## Records to use
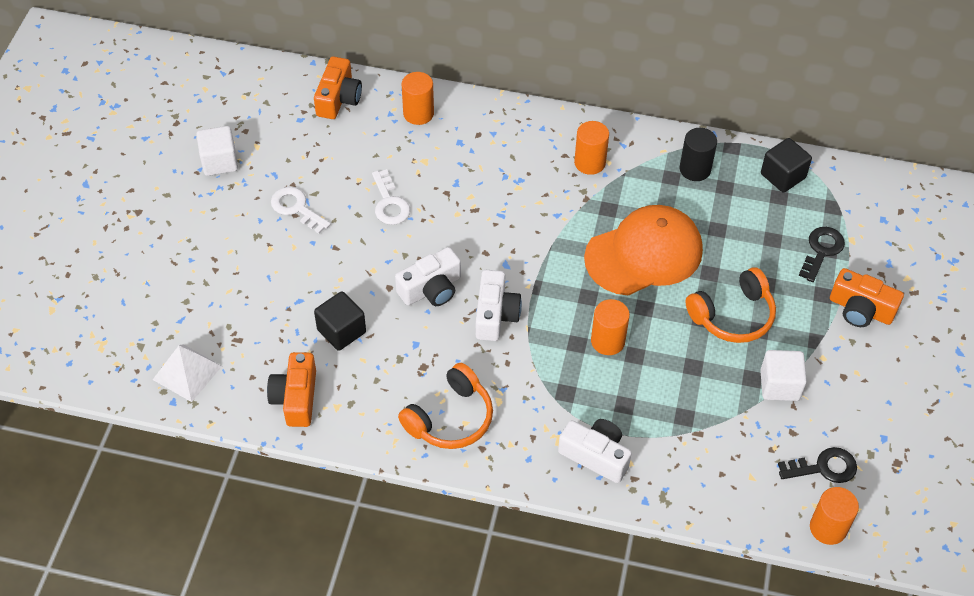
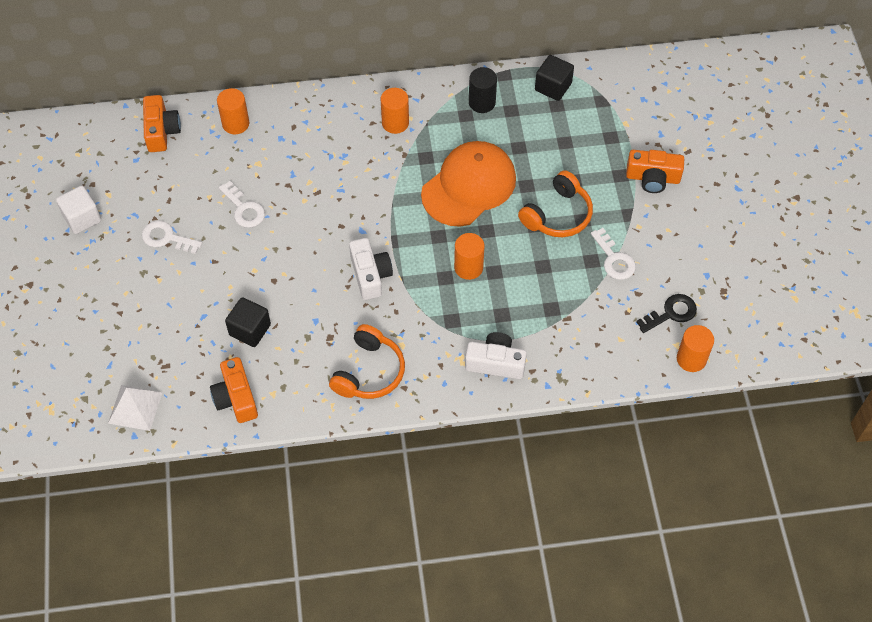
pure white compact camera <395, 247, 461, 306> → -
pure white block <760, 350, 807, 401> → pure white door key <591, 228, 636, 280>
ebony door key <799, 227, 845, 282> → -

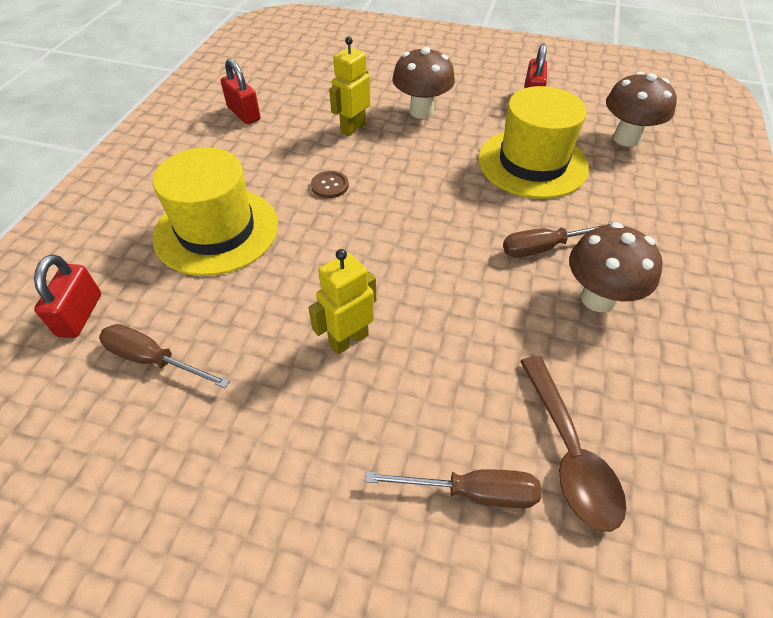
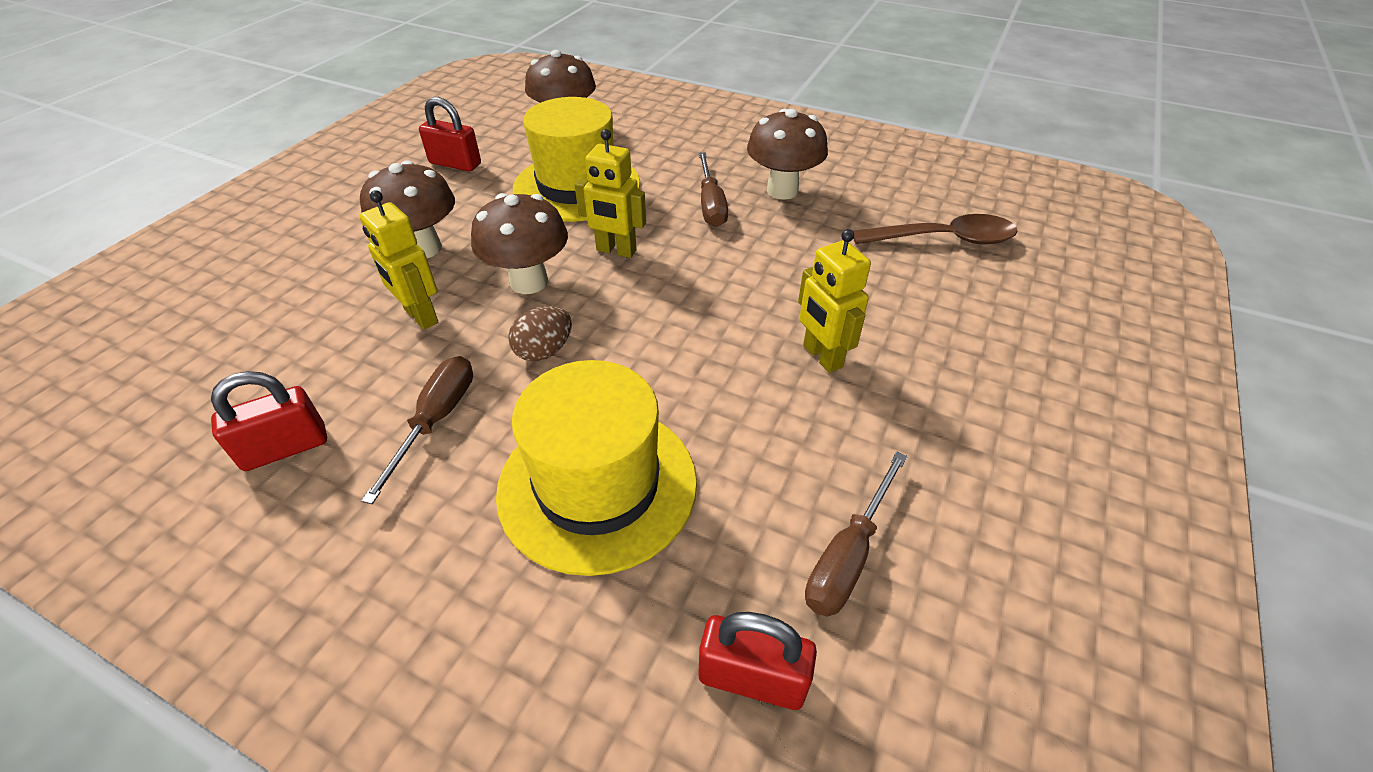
brown sewing button <311, 171, 349, 198> → brown egg shape <508, 306, 572, 362>
brown flat screwdriver <365, 469, 541, 508> → brown flat screwdriver <361, 356, 473, 504>, moved
- → brown fungus <471, 193, 568, 294>
- → bright yellow robot figure <575, 129, 646, 258>

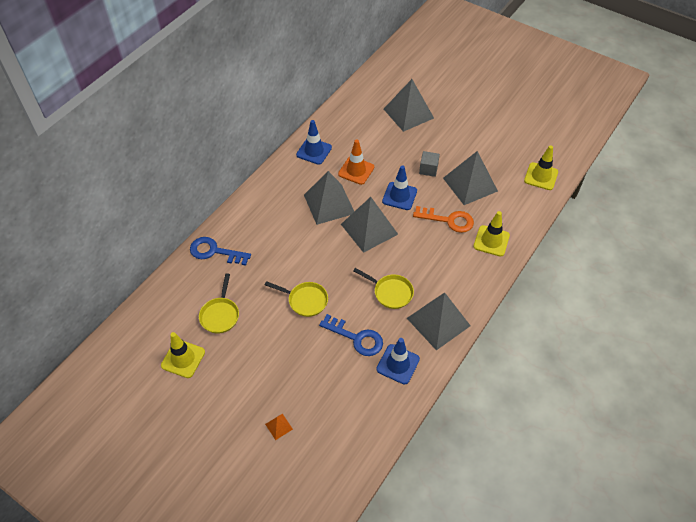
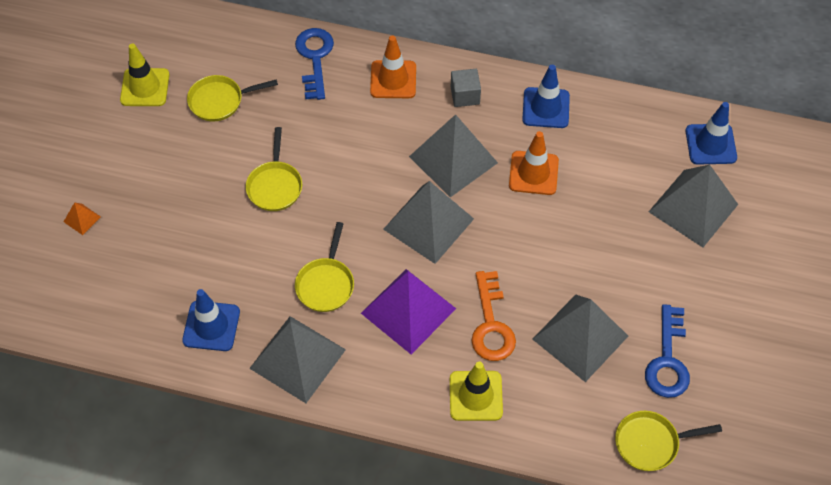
cobalt door key <319, 314, 383, 356> → cobalt door key <645, 304, 690, 398>, moved
cobalt safety cone <382, 165, 417, 210> → cobalt safety cone <686, 102, 737, 165>, moved
gray block <419, 151, 440, 177> → gray block <451, 69, 481, 107>, moved
bright yellow safety cone <524, 145, 558, 190> → bright yellow pan <615, 411, 722, 471>
- → violet pyramid <361, 269, 456, 354>
- → orange safety cone <370, 36, 416, 98>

## The task
Scan the material above. Copy each line that holds the word "white".

## Answer
pure white compact camera <395, 247, 461, 306> → -
pure white block <760, 350, 807, 401> → pure white door key <591, 228, 636, 280>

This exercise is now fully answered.